==== Input material

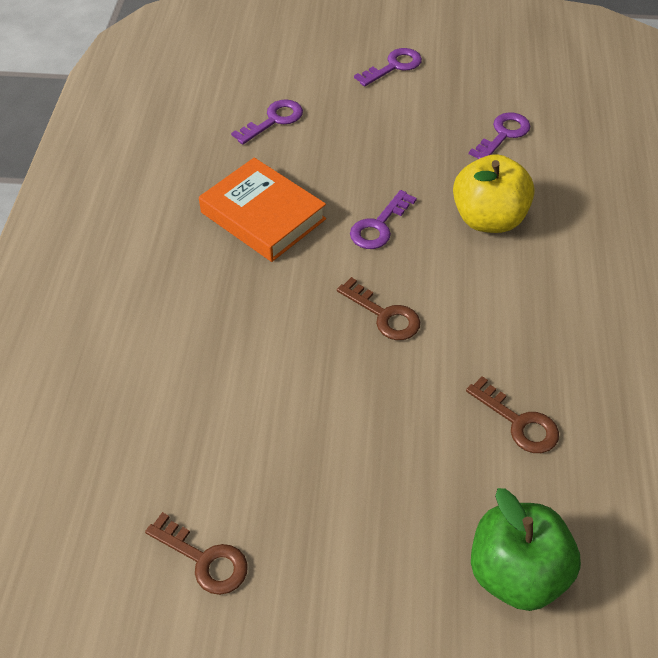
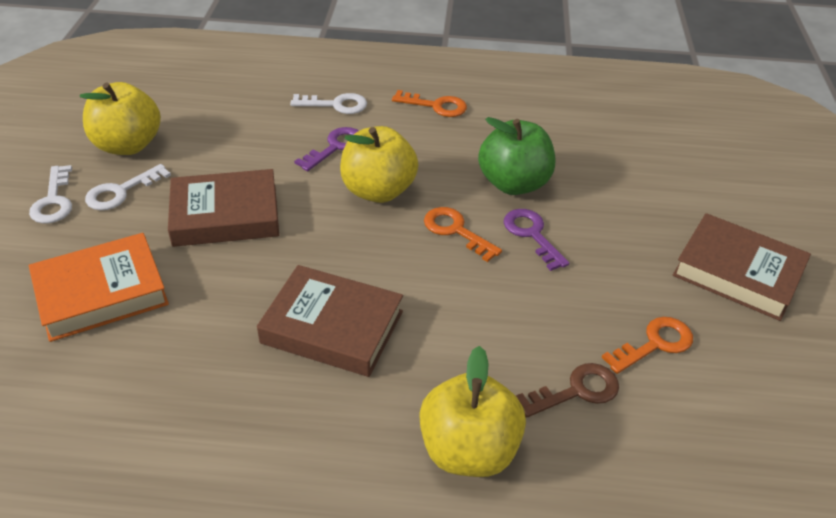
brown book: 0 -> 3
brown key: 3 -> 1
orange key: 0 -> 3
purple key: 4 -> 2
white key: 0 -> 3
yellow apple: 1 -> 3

========
==== Input material

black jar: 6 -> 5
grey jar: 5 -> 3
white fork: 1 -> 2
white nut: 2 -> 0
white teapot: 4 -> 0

========

Work to complete –
Scan the entries above for the line containing "black jar: 6 -> 5", and copy it and all lines after it exactly, down to and including the line containing "white teapot: 4 -> 0".

Problem solution –
black jar: 6 -> 5
grey jar: 5 -> 3
white fork: 1 -> 2
white nut: 2 -> 0
white teapot: 4 -> 0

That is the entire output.